-- Requirement --
Please repeat word for word the part of the listing that opens with the line containing "yellow trapezoid: rotated" and closes with the line containing "black ellipse: moved 4 px right, 20 px down", both of those lines included.

-- Task data --
+ + + +

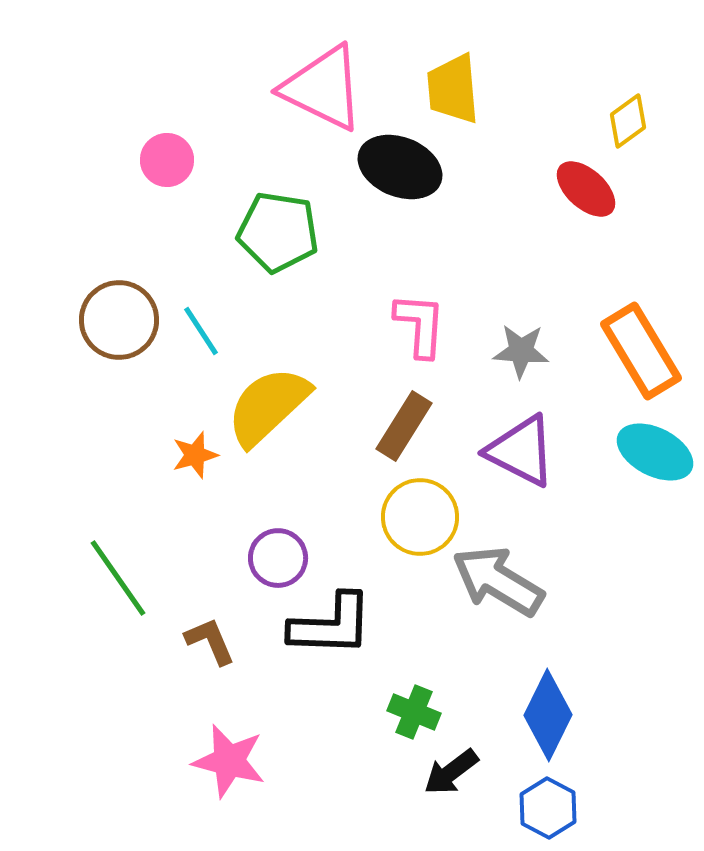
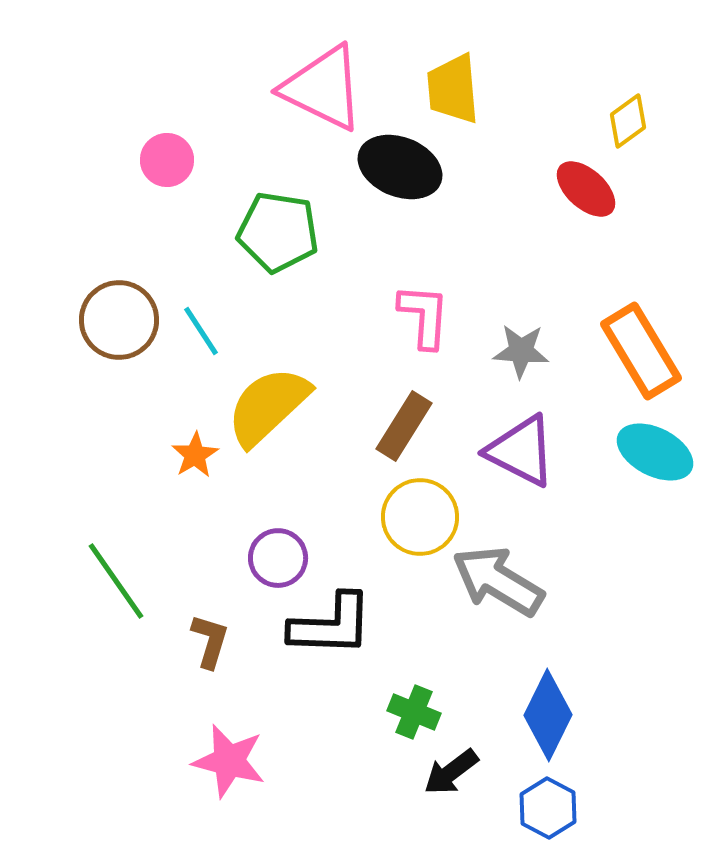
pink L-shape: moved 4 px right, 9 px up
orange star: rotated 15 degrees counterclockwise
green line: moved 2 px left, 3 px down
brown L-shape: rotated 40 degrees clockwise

+ + + +

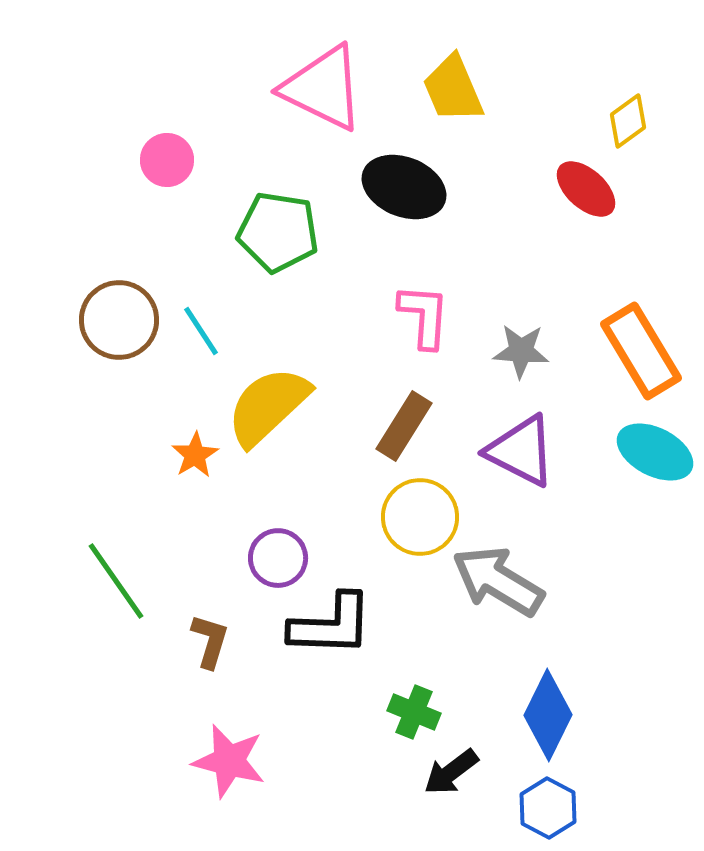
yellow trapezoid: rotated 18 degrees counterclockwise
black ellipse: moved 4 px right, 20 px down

+ + + +

-- Output for this task --
yellow trapezoid: rotated 18 degrees counterclockwise
black ellipse: moved 4 px right, 20 px down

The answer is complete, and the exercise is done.